[Version comparison data]
-- Opening Marker --

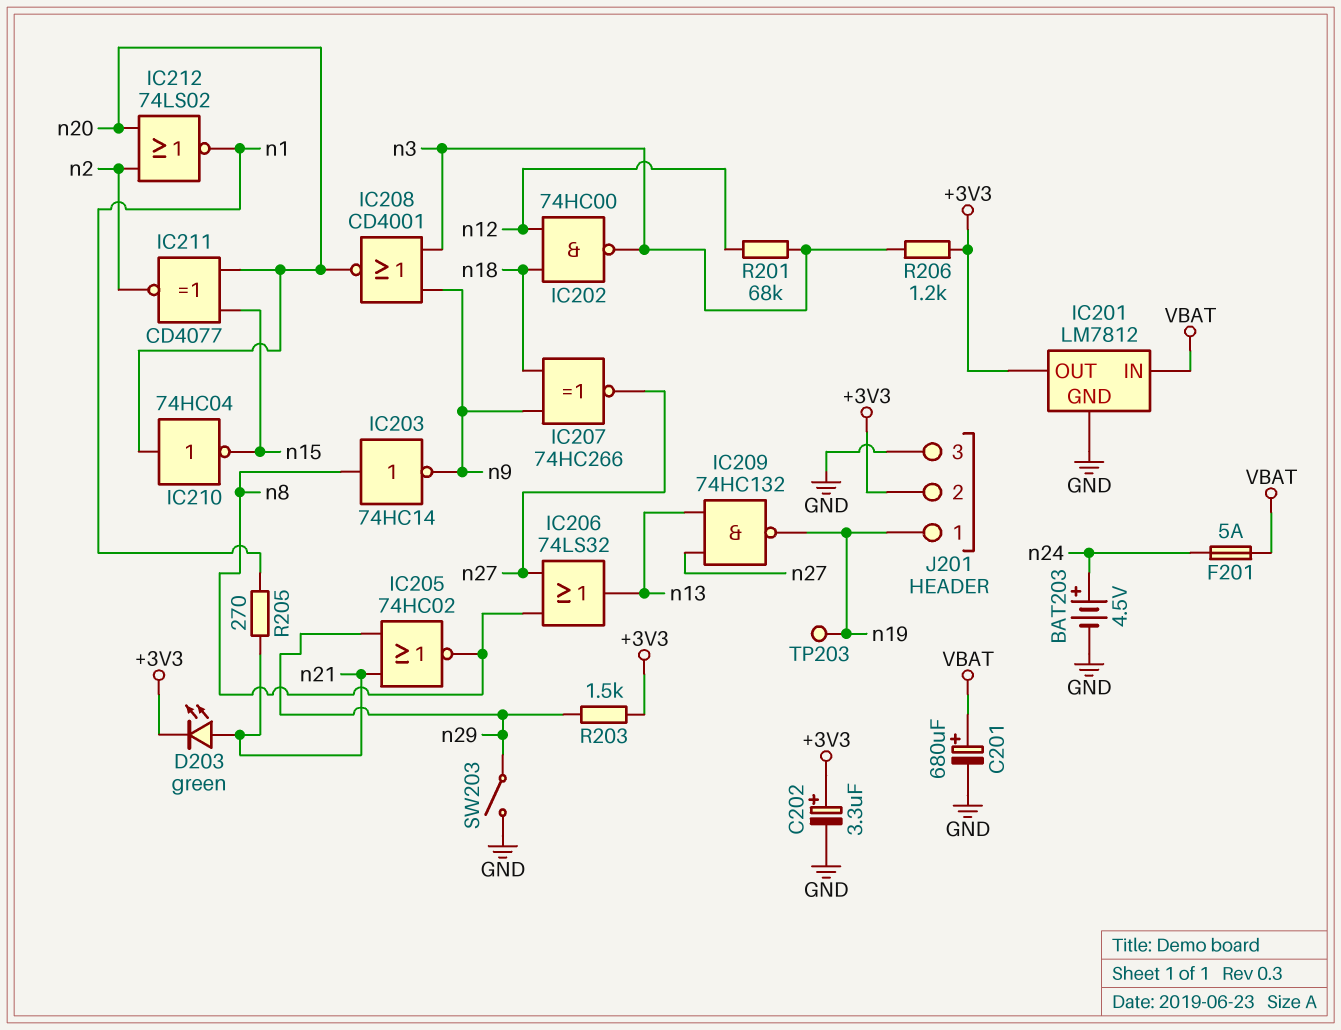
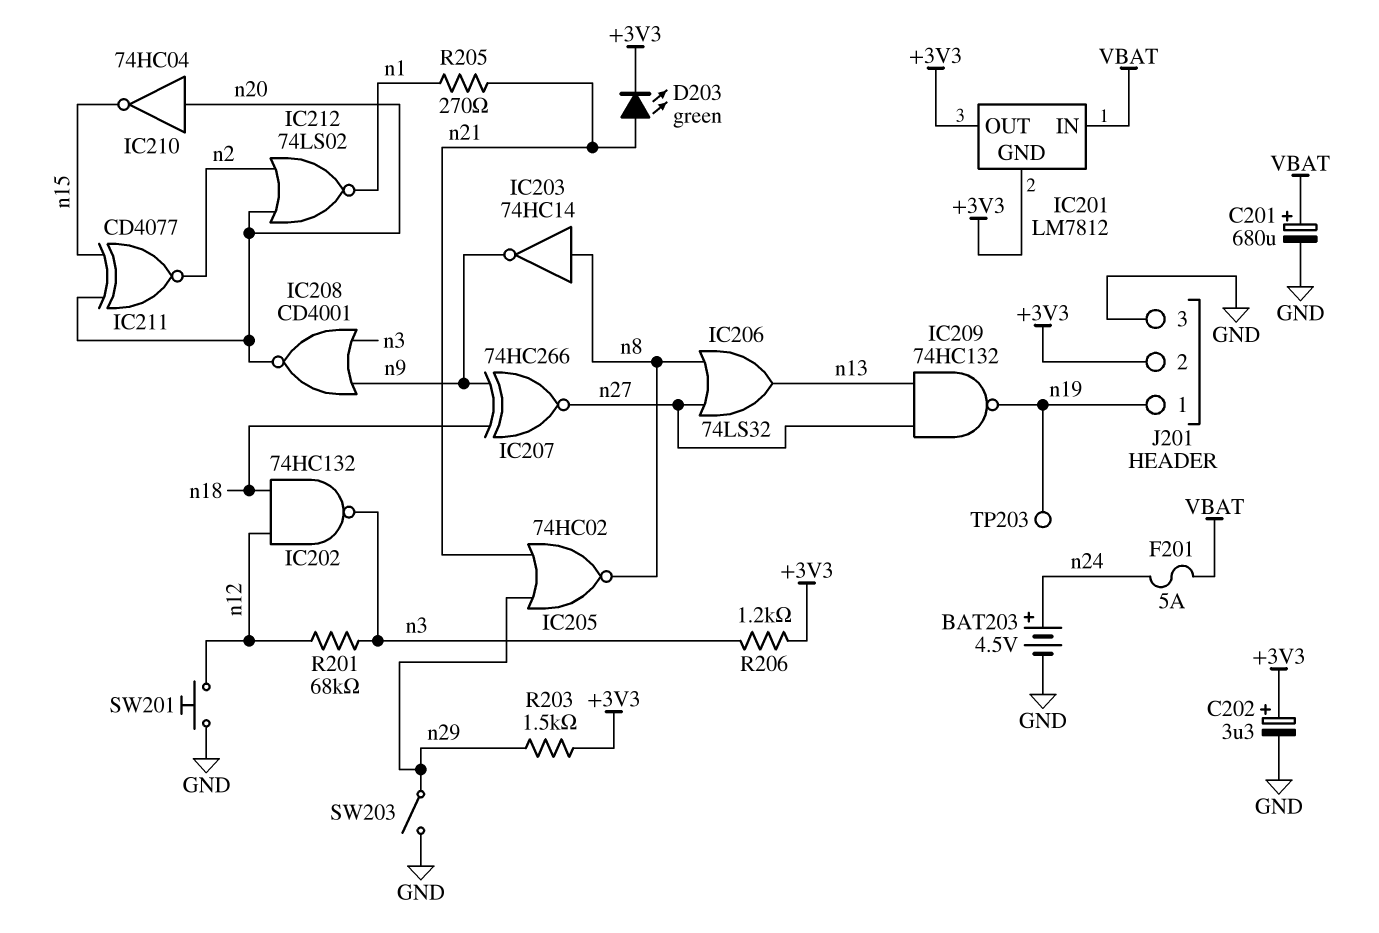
IC201 pin GND: GND -> +3V3
IC202: NAND 74HC00 (in n12, in n18, out n3) -> NAND 74HC132 (in n12, in n18, out n3)
SW201: none -> button (GND, n12)

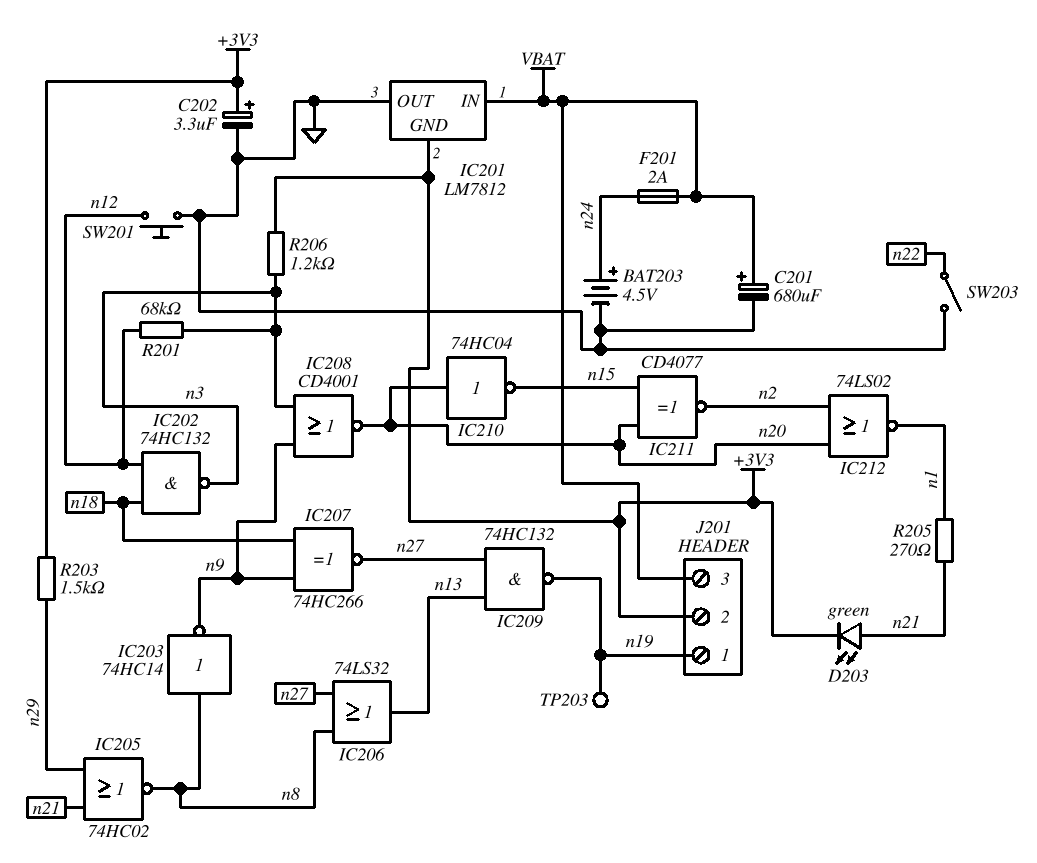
F201: 5A (VBAT, n24) -> 2A (VBAT, n24)
IC201 pin OUT: +3V3 -> GND
J201 pin 3: GND -> VBAT
SW203: switch (GND, n29) -> switch (GND, n22)

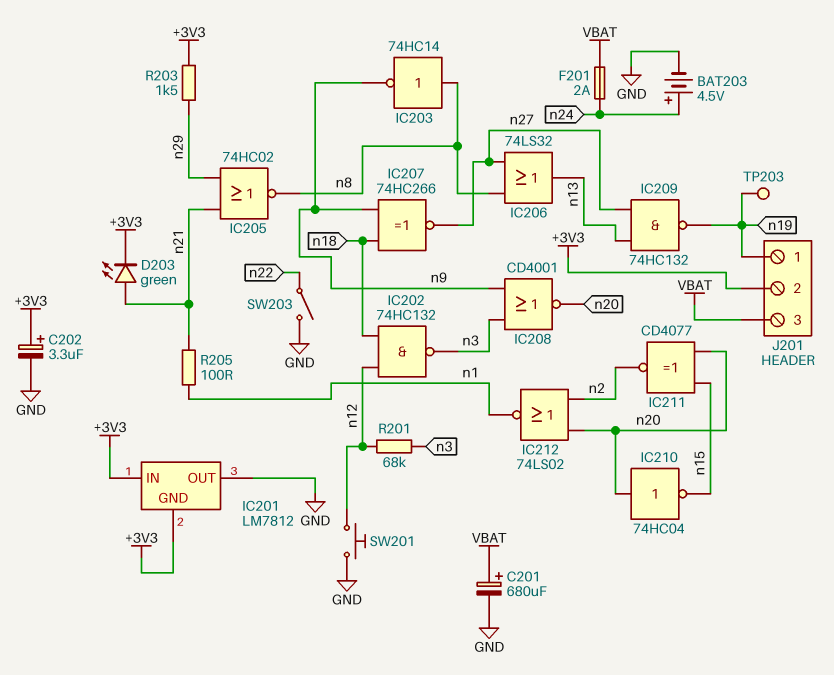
IC201 pin IN: VBAT -> +3V3
R205: 270 (n1, n21) -> 100 (n1, n21)
R206: 1.2k (+3V3, n3) -> none

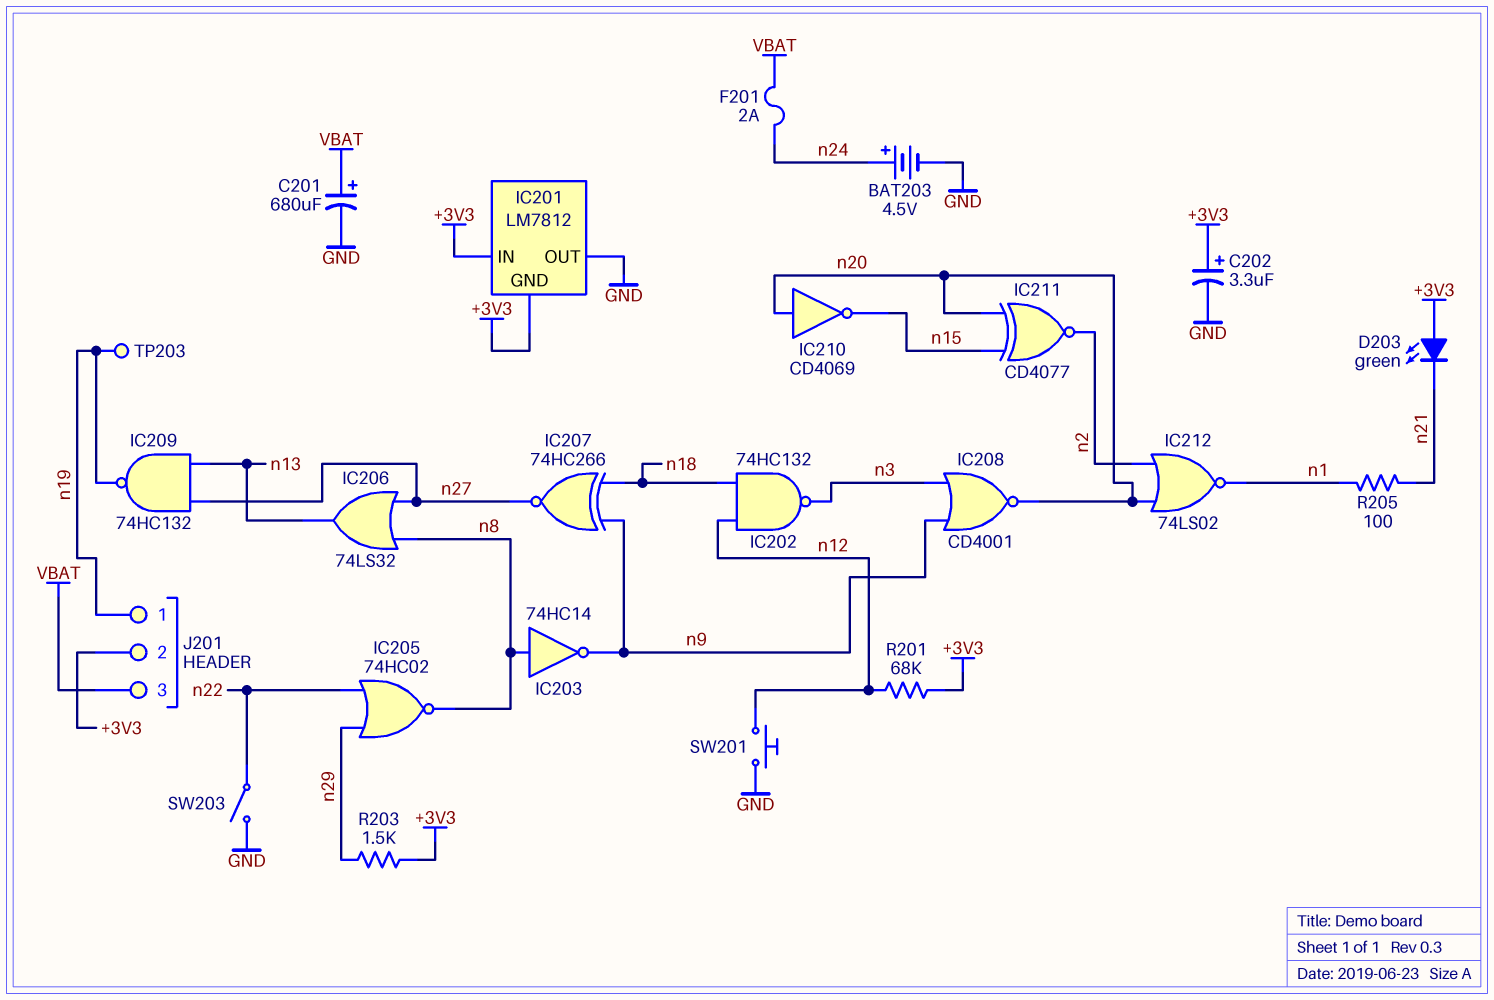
D203: LED green (A n21, K +3V3) -> LED green (A +3V3, K n21)
IC205: NOR 74HC02 (in n21, in n29, out n8) -> NOR 74HC02 (in n22, in n29, out n8)
IC210: NOT 74HC04 (in n20, out n15) -> NOT CD4069 (in n20, out n15)
R201: 68k (n3, n12) -> 68k (+3V3, n12)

-- Closing Marker --

**Your instructions:** Your answer should be one number, the count of lines in the records that contain the word "VBAT".

**Written solution:** 3